* TASK PROMPT: Return every line from the one with "degrees clockwise |" through the one with "shifted | WHITE", inclusive, exactly as it appears below.

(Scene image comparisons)
Start of Block
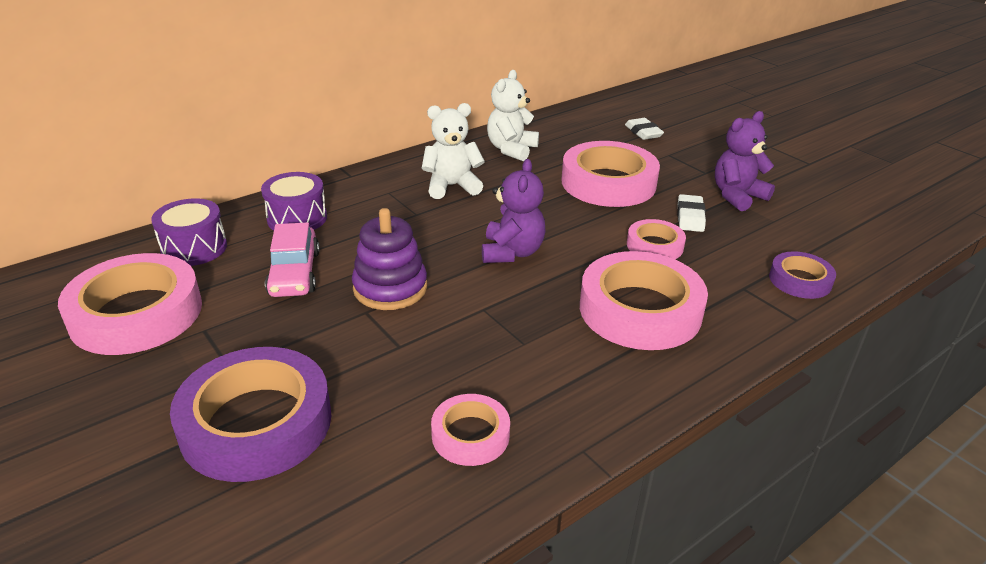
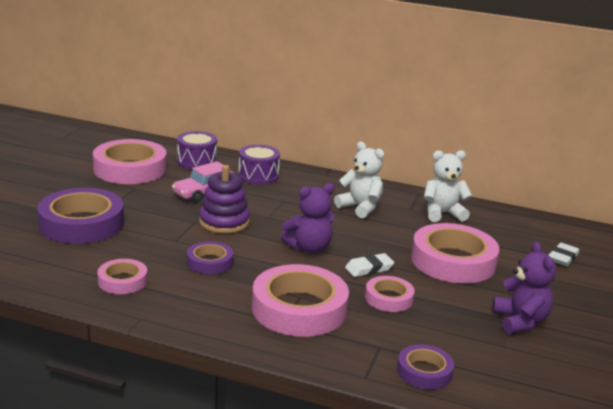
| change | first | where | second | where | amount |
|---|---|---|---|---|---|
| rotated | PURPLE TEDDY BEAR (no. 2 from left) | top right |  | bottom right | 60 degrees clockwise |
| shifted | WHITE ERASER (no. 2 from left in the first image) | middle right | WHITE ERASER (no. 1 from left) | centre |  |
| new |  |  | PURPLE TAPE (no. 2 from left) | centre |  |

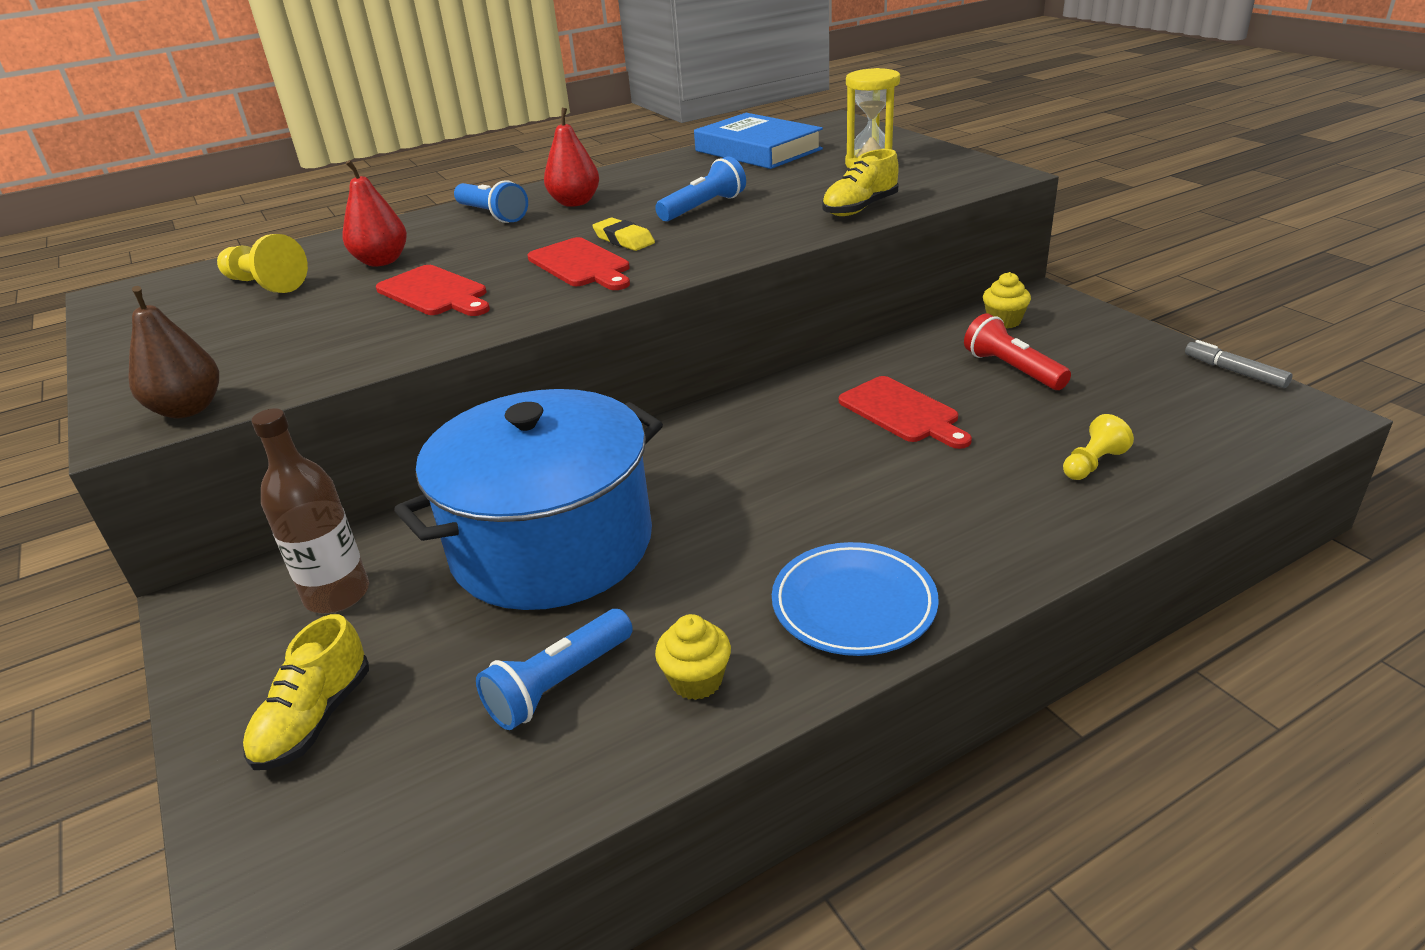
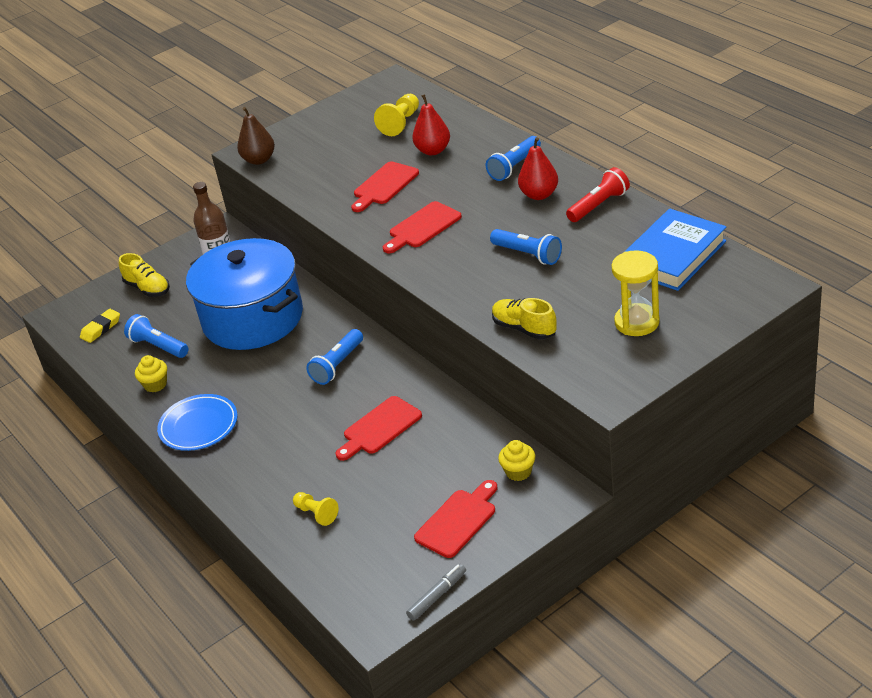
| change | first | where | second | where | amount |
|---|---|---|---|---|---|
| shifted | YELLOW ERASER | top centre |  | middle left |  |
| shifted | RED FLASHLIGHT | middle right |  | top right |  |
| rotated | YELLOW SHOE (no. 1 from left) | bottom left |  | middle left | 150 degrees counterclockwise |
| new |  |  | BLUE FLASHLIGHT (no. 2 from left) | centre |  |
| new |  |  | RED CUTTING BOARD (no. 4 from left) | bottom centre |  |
End of Block
Start of Block
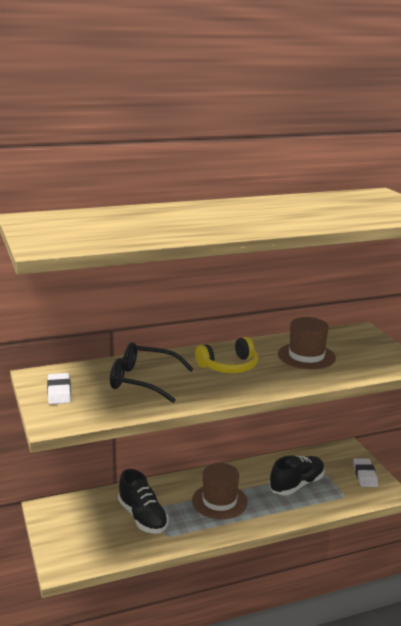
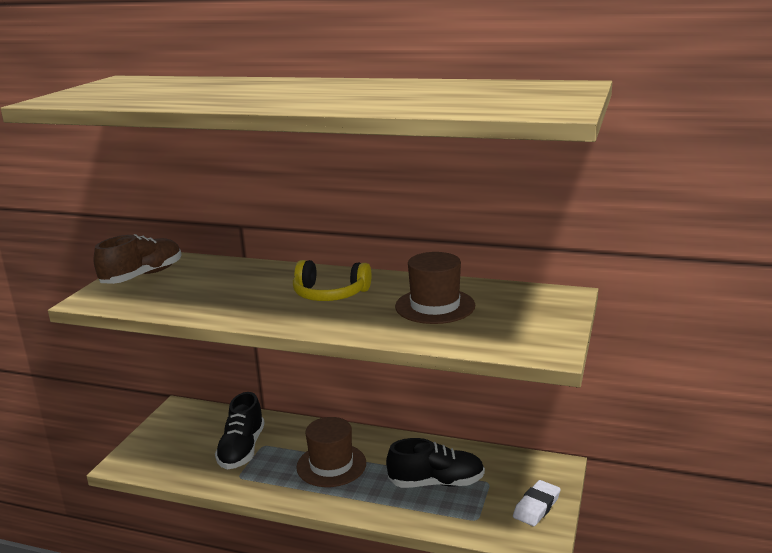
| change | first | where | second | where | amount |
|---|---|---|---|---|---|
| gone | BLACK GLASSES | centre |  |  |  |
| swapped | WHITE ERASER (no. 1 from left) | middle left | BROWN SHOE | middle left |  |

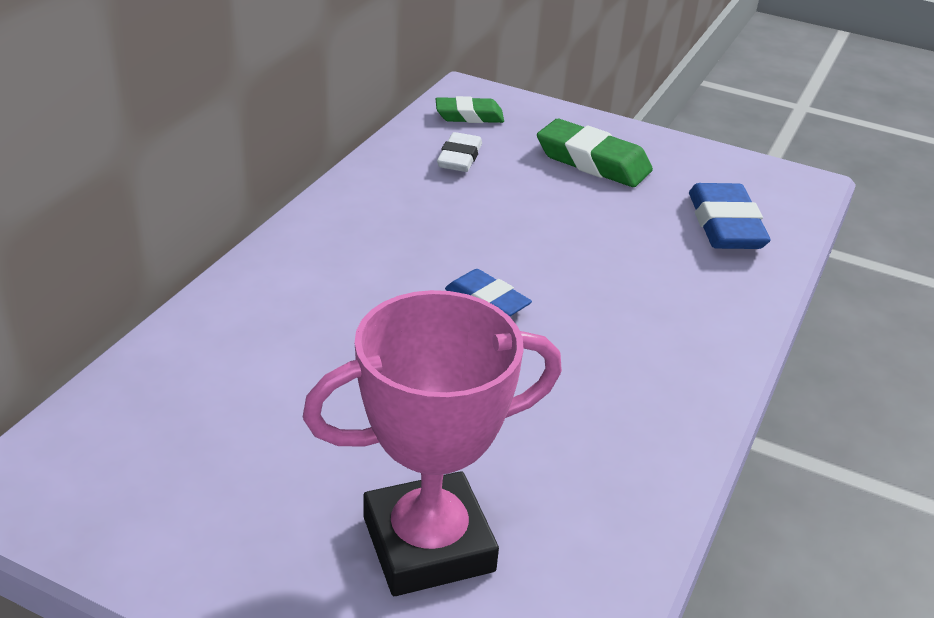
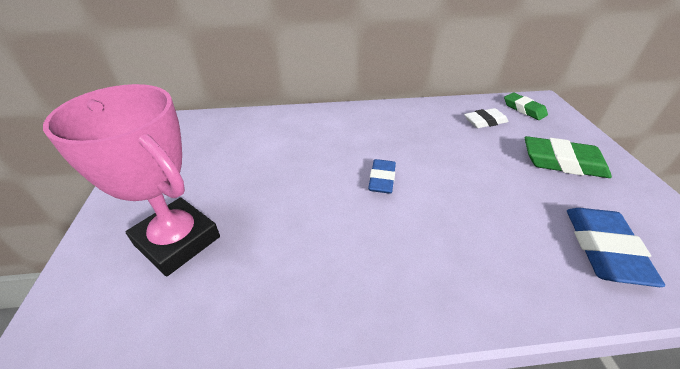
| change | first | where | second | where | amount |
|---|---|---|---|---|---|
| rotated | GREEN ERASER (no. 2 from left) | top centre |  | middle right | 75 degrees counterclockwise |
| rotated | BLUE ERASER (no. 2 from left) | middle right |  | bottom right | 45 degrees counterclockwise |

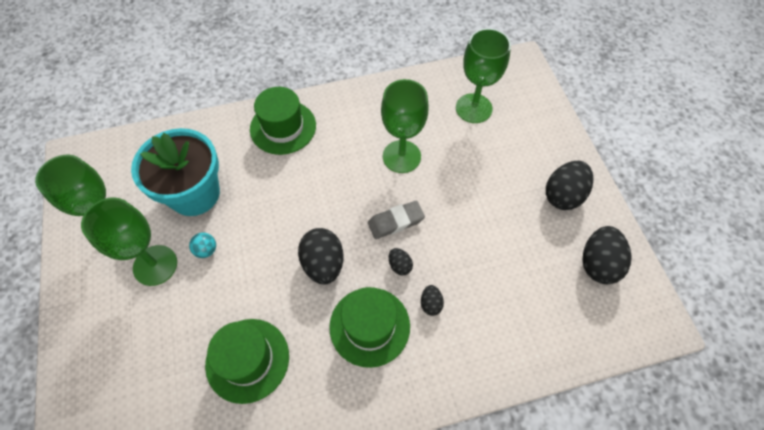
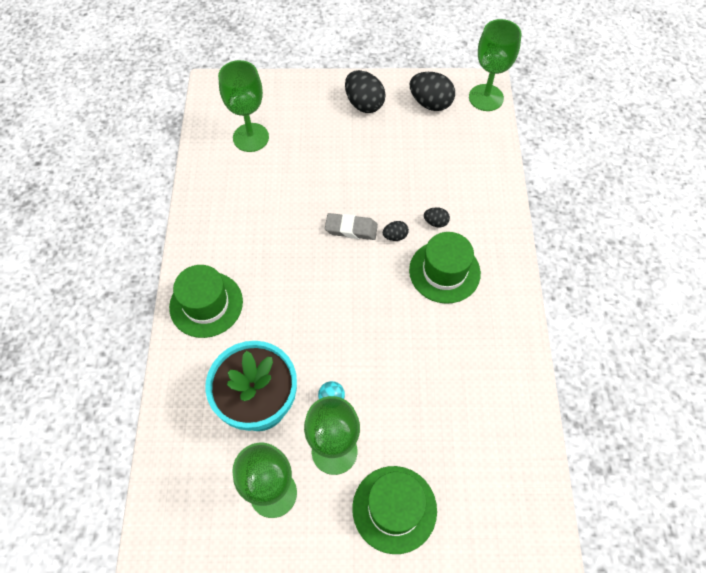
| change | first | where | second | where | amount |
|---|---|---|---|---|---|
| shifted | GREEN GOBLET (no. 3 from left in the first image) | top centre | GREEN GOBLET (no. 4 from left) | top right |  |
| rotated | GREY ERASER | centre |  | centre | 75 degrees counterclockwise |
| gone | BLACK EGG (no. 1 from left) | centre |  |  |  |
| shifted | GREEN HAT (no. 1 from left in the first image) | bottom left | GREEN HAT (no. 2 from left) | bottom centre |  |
End of Block
* SOLUTION TO THIS EXERCISE:
| rotated | PURPLE TEDDY BEAR (no. 2 from left) | top right |  | bottom right | 60 degrees clockwise |
| shifted | WHITE ERASER (no. 2 from left in the first image) | middle right | WHITE ERASER (no. 1 from left) | centre |  |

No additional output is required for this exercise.